Could you copy the records below exactly, leaving out any pictures they include?

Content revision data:
┄┄┄┄┄┄┄┄┄┄

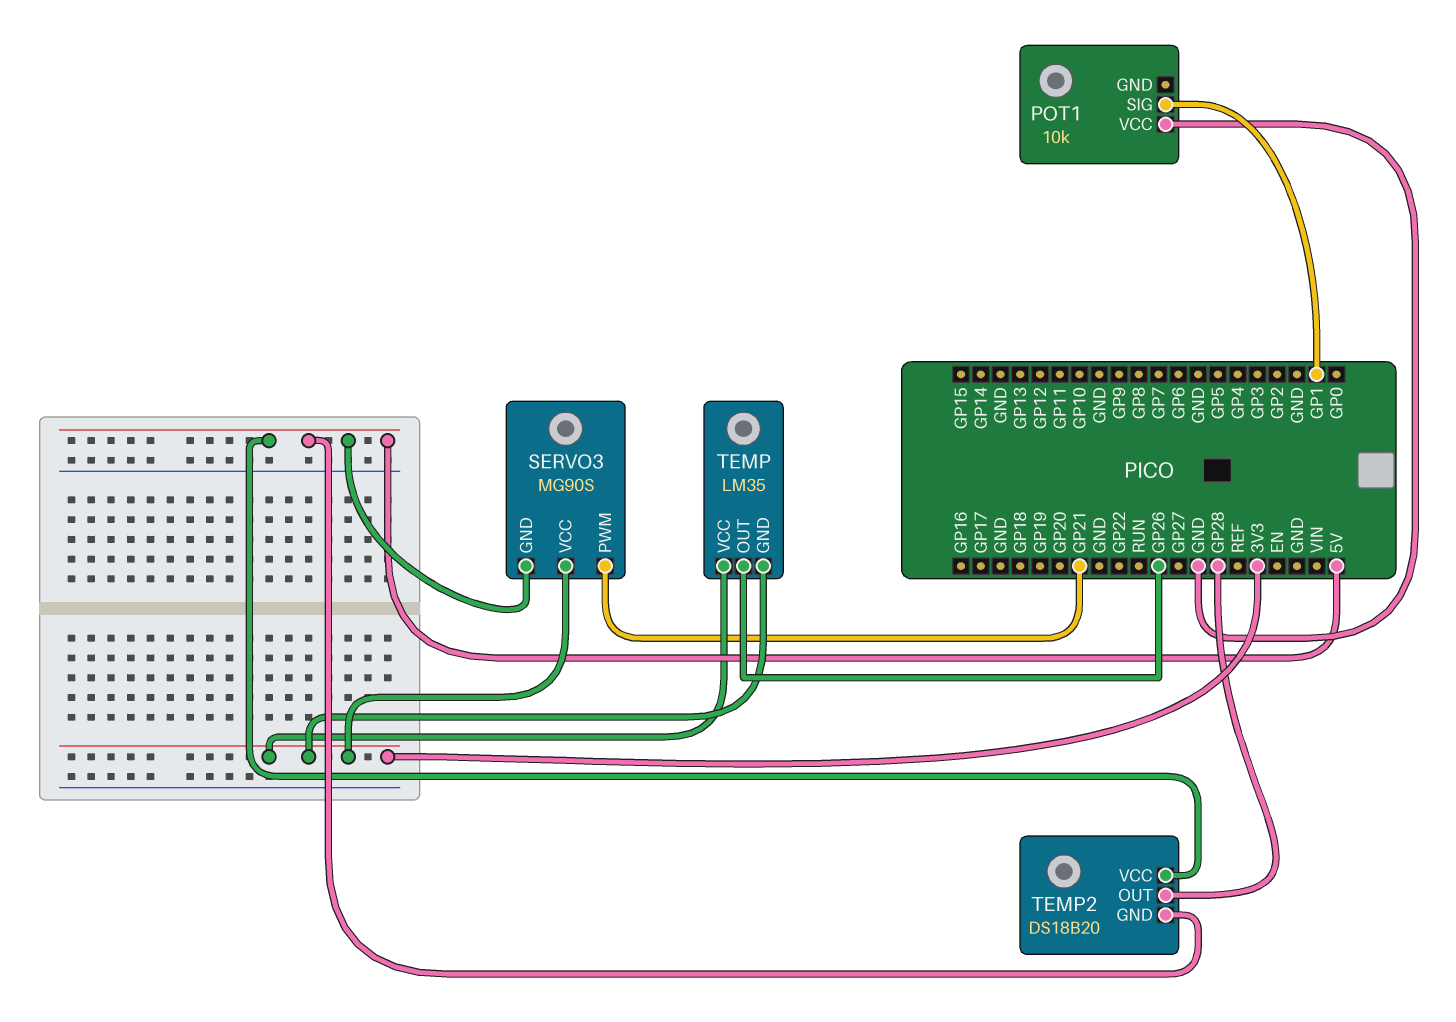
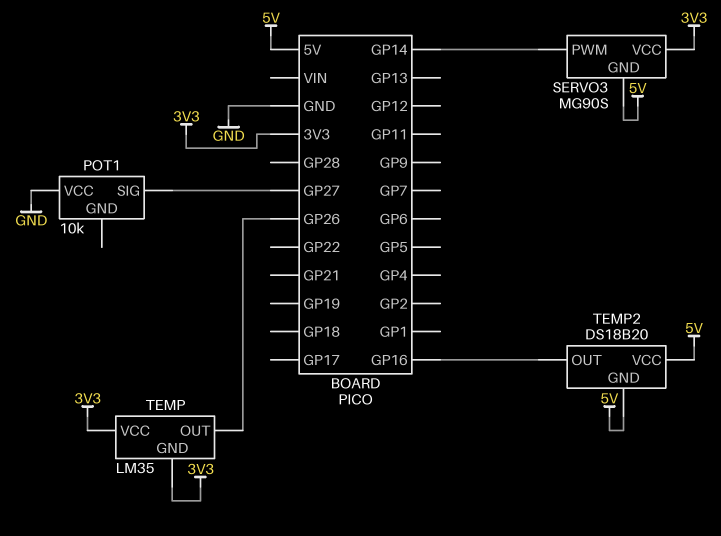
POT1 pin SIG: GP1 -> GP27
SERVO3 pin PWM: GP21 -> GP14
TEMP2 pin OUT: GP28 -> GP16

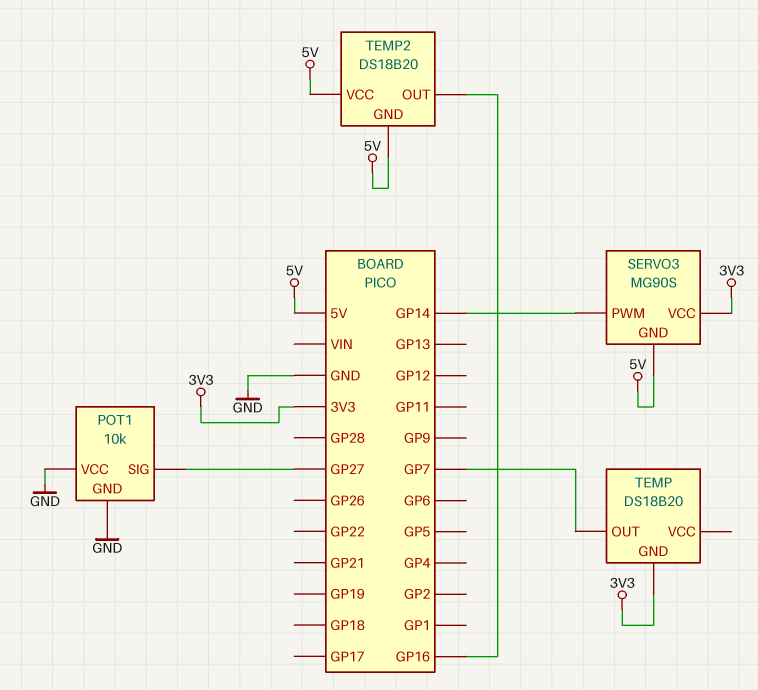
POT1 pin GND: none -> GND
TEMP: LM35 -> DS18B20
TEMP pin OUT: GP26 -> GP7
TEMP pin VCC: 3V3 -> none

┄┄┄┄┄┄┄┄┄┄

SOLUTION BELOW:
POT1 pin SIG: GP1 -> GP27
SERVO3 pin PWM: GP21 -> GP14
TEMP2 pin OUT: GP28 -> GP16

POT1 pin GND: none -> GND
TEMP: LM35 -> DS18B20
TEMP pin OUT: GP26 -> GP7
TEMP pin VCC: 3V3 -> none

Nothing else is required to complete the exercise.